* _DATA PROVIDED_

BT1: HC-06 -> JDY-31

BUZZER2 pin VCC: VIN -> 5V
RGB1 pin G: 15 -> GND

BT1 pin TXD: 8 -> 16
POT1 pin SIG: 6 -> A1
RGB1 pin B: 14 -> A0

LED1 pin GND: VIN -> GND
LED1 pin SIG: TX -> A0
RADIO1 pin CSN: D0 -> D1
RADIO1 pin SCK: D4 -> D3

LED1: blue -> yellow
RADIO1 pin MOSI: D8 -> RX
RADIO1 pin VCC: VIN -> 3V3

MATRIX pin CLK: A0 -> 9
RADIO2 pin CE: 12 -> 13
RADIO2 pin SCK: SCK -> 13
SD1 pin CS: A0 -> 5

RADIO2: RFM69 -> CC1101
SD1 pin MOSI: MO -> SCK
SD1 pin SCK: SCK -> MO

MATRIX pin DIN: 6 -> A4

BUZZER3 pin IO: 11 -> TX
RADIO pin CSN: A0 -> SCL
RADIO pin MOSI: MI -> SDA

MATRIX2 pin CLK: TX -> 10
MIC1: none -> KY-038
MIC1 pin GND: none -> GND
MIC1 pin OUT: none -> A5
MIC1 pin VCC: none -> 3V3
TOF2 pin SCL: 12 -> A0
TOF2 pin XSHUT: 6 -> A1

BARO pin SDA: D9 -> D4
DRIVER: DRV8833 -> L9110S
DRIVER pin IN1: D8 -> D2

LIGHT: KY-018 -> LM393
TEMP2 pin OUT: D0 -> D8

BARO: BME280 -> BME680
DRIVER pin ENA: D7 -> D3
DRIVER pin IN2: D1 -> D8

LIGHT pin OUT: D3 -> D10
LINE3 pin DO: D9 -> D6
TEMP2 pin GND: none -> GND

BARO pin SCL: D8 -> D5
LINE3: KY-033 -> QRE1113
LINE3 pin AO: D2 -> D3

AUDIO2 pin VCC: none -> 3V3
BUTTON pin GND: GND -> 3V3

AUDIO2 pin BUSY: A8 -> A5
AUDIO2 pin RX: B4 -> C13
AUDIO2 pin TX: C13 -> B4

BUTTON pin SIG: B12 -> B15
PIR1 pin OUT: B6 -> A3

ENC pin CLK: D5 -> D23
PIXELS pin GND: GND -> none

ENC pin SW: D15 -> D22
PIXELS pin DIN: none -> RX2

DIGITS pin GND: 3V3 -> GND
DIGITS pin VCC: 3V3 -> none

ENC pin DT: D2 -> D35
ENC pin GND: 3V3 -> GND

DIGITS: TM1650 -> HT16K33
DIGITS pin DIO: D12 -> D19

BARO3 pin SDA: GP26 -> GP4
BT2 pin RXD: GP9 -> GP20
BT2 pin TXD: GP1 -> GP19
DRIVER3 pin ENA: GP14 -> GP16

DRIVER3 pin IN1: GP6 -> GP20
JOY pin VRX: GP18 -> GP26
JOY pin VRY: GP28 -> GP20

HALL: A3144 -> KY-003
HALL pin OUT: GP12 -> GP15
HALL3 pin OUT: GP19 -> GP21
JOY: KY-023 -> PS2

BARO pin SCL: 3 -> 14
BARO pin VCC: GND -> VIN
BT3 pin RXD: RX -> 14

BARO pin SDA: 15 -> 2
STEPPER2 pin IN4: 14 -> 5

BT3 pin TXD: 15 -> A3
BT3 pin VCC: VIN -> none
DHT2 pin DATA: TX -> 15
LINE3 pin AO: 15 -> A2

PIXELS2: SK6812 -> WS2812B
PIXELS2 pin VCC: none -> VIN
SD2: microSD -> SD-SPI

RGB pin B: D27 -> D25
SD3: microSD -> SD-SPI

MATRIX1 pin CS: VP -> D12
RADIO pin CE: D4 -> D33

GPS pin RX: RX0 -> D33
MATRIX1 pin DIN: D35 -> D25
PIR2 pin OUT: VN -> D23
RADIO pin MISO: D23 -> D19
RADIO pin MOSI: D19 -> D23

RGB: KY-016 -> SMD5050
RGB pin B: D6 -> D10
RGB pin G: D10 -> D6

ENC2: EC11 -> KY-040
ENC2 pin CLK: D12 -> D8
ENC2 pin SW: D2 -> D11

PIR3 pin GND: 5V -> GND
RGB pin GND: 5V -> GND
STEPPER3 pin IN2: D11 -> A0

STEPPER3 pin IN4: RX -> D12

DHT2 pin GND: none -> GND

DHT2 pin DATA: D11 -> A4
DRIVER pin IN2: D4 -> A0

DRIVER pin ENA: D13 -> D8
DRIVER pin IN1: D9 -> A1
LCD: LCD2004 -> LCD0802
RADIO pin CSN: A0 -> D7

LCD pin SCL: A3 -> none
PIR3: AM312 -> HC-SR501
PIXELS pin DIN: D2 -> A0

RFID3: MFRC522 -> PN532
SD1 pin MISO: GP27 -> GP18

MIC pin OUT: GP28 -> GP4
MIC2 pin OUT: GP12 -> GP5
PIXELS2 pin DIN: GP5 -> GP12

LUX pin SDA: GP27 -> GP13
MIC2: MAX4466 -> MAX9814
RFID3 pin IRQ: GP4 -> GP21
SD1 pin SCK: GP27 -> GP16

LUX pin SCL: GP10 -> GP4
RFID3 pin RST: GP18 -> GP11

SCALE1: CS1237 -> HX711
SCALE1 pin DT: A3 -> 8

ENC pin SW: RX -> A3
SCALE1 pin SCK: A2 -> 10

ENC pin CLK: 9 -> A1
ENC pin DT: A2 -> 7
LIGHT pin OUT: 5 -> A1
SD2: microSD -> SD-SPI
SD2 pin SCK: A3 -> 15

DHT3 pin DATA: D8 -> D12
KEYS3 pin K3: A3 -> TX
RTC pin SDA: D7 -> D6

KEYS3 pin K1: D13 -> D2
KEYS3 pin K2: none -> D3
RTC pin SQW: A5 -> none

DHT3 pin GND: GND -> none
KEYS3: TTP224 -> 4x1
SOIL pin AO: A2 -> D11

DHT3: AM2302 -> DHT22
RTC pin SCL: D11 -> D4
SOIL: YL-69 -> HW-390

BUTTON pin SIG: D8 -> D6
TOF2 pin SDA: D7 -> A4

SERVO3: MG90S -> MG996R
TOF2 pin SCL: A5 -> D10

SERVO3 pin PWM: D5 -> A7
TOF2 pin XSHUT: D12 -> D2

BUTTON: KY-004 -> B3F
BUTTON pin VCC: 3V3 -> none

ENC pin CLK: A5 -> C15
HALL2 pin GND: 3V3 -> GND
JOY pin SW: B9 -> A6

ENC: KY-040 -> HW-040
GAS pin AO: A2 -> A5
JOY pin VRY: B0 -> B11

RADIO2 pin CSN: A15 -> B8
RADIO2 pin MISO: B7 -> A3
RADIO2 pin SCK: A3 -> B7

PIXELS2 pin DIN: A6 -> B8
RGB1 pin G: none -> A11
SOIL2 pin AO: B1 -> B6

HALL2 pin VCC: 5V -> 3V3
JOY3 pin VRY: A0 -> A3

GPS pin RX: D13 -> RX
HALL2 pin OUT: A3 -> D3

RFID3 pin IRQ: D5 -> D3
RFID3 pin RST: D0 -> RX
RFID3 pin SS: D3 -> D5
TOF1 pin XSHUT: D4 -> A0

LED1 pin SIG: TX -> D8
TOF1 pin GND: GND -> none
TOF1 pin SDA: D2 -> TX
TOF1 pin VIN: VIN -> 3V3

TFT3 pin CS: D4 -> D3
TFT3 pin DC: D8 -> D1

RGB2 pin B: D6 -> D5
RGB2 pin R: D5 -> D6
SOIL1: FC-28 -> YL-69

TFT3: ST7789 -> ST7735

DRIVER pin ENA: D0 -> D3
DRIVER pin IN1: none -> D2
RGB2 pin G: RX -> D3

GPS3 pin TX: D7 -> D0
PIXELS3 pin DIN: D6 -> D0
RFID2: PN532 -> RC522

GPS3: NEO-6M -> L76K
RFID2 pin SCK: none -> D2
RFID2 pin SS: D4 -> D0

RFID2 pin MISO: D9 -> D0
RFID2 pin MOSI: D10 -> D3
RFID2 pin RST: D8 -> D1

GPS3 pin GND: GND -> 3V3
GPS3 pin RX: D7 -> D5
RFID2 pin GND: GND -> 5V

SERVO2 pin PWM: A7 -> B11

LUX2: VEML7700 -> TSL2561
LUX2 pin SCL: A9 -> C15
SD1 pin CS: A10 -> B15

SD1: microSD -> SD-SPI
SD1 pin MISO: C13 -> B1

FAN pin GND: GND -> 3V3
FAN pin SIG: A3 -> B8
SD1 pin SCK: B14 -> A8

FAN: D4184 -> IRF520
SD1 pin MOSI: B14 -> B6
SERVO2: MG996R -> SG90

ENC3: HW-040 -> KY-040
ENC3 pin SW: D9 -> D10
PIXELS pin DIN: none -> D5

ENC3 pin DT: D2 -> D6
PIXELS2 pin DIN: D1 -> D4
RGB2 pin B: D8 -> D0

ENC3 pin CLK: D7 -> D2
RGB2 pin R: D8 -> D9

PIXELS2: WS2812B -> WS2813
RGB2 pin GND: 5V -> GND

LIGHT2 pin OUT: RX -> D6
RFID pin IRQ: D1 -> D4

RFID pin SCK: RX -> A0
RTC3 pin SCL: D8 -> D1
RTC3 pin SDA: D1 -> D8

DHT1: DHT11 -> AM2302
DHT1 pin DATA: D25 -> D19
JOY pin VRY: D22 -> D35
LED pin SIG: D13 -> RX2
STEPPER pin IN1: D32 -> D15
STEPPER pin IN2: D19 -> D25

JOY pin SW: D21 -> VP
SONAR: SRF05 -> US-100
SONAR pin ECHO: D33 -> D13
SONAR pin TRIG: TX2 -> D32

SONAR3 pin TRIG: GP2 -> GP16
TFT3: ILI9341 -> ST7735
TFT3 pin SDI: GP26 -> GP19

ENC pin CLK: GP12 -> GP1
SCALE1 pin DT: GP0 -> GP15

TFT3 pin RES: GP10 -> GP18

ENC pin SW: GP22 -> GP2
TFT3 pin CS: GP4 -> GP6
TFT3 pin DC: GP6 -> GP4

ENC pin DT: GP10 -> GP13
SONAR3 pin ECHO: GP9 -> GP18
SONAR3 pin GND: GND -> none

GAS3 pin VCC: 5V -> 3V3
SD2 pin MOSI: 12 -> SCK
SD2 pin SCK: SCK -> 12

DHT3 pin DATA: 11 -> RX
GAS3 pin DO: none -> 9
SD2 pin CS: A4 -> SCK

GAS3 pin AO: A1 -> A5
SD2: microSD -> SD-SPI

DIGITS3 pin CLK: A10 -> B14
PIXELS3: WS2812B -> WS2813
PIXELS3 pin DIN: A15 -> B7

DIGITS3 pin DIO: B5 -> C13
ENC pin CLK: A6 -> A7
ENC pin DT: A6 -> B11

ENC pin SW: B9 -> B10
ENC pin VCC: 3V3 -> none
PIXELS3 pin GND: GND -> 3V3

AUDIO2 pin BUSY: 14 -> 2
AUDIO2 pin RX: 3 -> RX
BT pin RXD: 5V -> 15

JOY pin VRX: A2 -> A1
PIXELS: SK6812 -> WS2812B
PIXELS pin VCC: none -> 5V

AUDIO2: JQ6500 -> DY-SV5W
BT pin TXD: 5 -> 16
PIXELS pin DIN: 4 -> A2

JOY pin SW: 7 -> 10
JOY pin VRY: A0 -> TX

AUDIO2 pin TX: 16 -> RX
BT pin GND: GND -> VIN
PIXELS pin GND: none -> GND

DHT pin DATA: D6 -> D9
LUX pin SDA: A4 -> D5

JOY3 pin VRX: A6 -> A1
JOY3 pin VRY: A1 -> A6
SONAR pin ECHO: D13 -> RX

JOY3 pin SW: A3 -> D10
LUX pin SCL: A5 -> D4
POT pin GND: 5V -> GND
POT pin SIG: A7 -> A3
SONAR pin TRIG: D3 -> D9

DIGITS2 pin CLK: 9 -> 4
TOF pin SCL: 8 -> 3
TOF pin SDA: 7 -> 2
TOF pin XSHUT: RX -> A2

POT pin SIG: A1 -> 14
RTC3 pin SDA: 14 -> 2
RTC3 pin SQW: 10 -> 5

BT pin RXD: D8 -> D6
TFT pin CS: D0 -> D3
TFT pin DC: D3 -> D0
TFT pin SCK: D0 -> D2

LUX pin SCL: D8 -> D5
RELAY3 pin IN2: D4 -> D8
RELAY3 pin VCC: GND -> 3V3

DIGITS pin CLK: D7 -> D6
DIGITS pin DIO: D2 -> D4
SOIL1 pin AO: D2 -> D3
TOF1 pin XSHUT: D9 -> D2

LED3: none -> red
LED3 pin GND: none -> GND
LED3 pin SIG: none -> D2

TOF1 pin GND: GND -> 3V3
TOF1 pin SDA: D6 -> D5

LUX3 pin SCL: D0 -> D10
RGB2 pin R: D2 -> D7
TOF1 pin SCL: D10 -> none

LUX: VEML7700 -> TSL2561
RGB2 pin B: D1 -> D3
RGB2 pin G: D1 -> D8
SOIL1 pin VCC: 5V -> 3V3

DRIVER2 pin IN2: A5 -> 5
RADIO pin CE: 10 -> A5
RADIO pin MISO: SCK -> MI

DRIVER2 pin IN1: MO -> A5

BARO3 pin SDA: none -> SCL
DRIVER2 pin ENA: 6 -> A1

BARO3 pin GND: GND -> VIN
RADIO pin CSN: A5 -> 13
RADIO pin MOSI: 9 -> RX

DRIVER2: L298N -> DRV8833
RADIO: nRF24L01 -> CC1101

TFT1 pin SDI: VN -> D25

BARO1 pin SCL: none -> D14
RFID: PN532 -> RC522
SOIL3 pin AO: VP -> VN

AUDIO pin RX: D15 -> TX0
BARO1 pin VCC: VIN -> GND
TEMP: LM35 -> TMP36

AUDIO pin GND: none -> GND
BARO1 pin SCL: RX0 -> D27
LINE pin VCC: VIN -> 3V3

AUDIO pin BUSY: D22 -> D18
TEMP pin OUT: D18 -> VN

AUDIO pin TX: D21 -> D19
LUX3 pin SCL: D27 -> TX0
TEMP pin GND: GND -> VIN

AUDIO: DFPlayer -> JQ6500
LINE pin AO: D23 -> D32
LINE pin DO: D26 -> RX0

* _TASK TO COMPLETE_
Starting at the line that has "RGB1 pin G: none -> A11" in the records above, restate word for word every line until the one that has "LED pin SIG: D13 -> RX2", and include that one as well.

* _TASK SOLUTION_
RGB1 pin G: none -> A11
SOIL2 pin AO: B1 -> B6

HALL2 pin VCC: 5V -> 3V3
JOY3 pin VRY: A0 -> A3

GPS pin RX: D13 -> RX
HALL2 pin OUT: A3 -> D3

RFID3 pin IRQ: D5 -> D3
RFID3 pin RST: D0 -> RX
RFID3 pin SS: D3 -> D5
TOF1 pin XSHUT: D4 -> A0

LED1 pin SIG: TX -> D8
TOF1 pin GND: GND -> none
TOF1 pin SDA: D2 -> TX
TOF1 pin VIN: VIN -> 3V3

TFT3 pin CS: D4 -> D3
TFT3 pin DC: D8 -> D1

RGB2 pin B: D6 -> D5
RGB2 pin R: D5 -> D6
SOIL1: FC-28 -> YL-69

TFT3: ST7789 -> ST7735

DRIVER pin ENA: D0 -> D3
DRIVER pin IN1: none -> D2
RGB2 pin G: RX -> D3

GPS3 pin TX: D7 -> D0
PIXELS3 pin DIN: D6 -> D0
RFID2: PN532 -> RC522

GPS3: NEO-6M -> L76K
RFID2 pin SCK: none -> D2
RFID2 pin SS: D4 -> D0

RFID2 pin MISO: D9 -> D0
RFID2 pin MOSI: D10 -> D3
RFID2 pin RST: D8 -> D1

GPS3 pin GND: GND -> 3V3
GPS3 pin RX: D7 -> D5
RFID2 pin GND: GND -> 5V

SERVO2 pin PWM: A7 -> B11

LUX2: VEML7700 -> TSL2561
LUX2 pin SCL: A9 -> C15
SD1 pin CS: A10 -> B15

SD1: microSD -> SD-SPI
SD1 pin MISO: C13 -> B1

FAN pin GND: GND -> 3V3
FAN pin SIG: A3 -> B8
SD1 pin SCK: B14 -> A8

FAN: D4184 -> IRF520
SD1 pin MOSI: B14 -> B6
SERVO2: MG996R -> SG90

ENC3: HW-040 -> KY-040
ENC3 pin SW: D9 -> D10
PIXELS pin DIN: none -> D5

ENC3 pin DT: D2 -> D6
PIXELS2 pin DIN: D1 -> D4
RGB2 pin B: D8 -> D0

ENC3 pin CLK: D7 -> D2
RGB2 pin R: D8 -> D9

PIXELS2: WS2812B -> WS2813
RGB2 pin GND: 5V -> GND

LIGHT2 pin OUT: RX -> D6
RFID pin IRQ: D1 -> D4

RFID pin SCK: RX -> A0
RTC3 pin SCL: D8 -> D1
RTC3 pin SDA: D1 -> D8

DHT1: DHT11 -> AM2302
DHT1 pin DATA: D25 -> D19
JOY pin VRY: D22 -> D35
LED pin SIG: D13 -> RX2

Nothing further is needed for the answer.